RAW DATA Block Start

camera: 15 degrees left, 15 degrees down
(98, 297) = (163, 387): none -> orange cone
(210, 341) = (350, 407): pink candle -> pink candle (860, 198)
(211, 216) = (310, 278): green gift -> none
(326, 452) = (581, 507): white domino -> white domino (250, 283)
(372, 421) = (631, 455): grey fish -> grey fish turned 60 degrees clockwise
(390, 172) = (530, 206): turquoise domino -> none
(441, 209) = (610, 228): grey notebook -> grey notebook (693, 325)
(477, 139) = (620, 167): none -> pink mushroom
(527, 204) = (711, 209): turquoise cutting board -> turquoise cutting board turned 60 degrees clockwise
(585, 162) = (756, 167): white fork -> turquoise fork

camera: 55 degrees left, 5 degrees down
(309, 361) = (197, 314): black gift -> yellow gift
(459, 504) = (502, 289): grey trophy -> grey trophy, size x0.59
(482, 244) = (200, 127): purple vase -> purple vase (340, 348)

RAW DATA Block End
RAW DATA Block Start

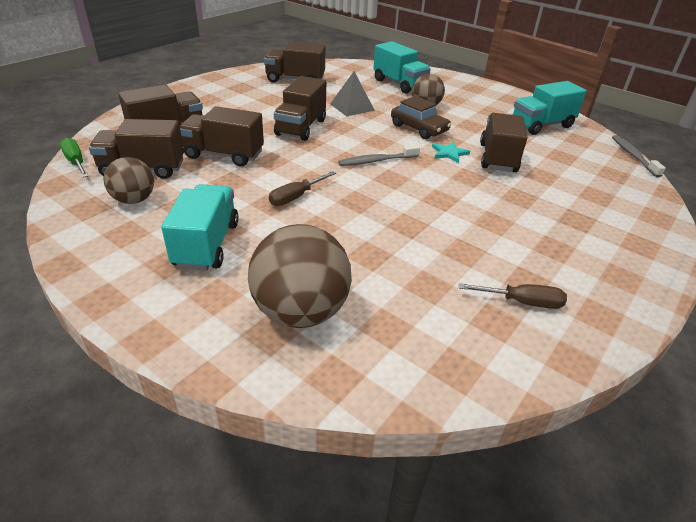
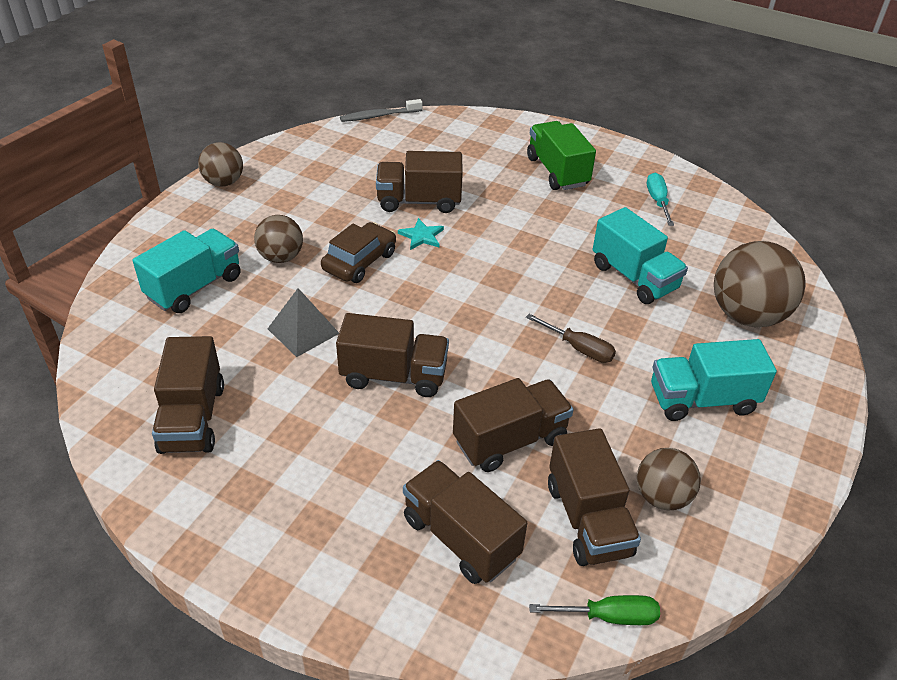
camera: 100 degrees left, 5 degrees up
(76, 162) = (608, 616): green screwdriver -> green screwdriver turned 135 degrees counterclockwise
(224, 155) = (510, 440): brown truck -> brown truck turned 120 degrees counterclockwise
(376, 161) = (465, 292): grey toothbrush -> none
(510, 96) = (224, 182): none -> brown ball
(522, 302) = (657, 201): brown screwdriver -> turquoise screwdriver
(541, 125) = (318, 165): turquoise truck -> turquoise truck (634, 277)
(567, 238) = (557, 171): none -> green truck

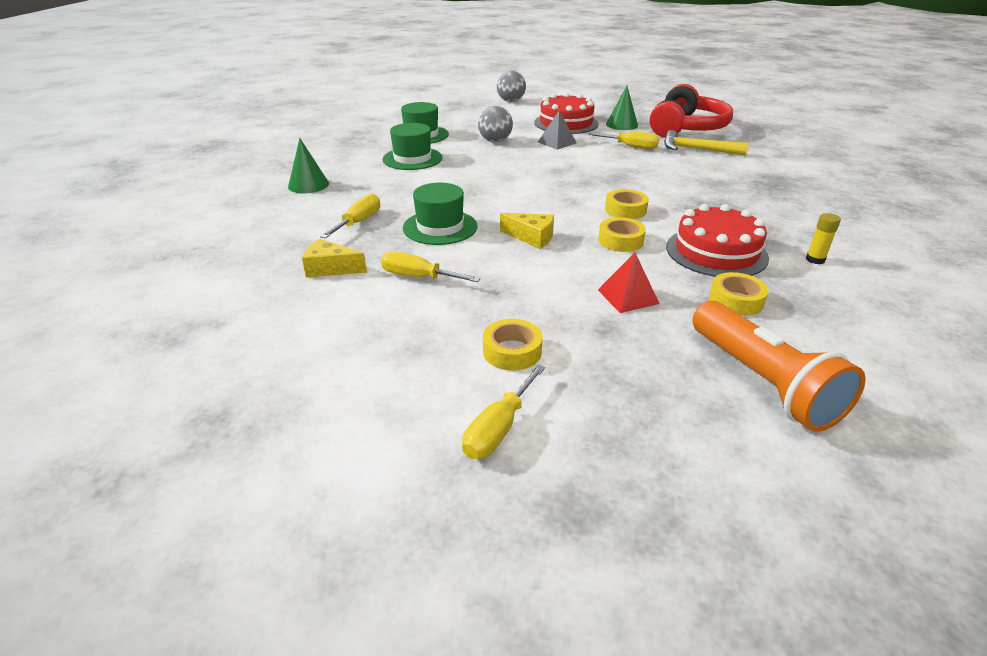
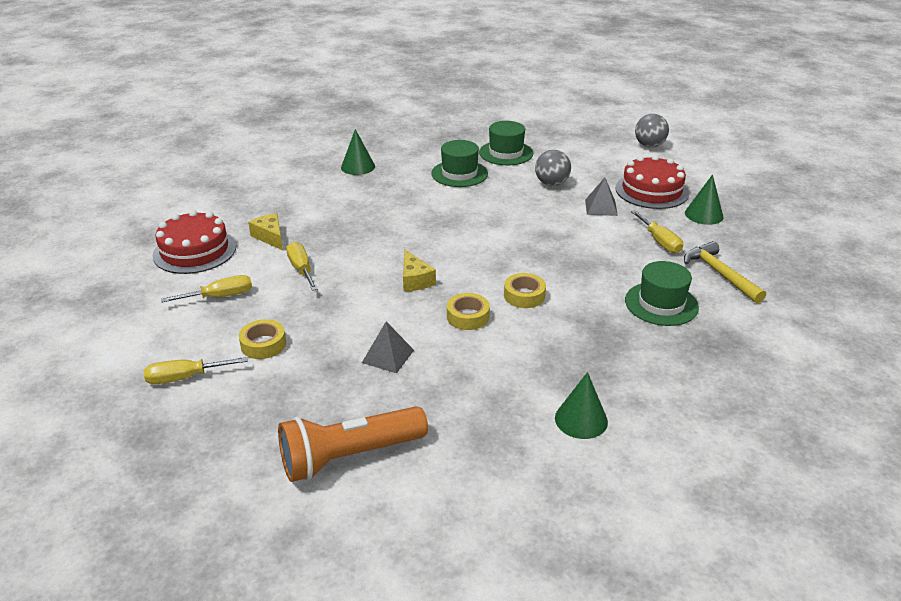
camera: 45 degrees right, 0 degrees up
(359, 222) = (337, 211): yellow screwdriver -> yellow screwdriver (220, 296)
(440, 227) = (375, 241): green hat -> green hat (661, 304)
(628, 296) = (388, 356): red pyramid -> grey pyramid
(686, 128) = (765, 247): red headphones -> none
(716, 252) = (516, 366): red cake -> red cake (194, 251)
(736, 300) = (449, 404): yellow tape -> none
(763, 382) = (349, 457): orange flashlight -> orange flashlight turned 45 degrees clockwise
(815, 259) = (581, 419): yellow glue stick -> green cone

RAW DATA Block End

:: WORK INSTRUCTION ::
Starting with the line that holds "(459, 504) = (502, 289): grey" and ending with the line that holds "(482, 244) = (200, 127): purple", retype every line in the data above exactly, and nothing else.

:: ANSWER AREA ::
(459, 504) = (502, 289): grey trophy -> grey trophy, size x0.59
(482, 244) = (200, 127): purple vase -> purple vase (340, 348)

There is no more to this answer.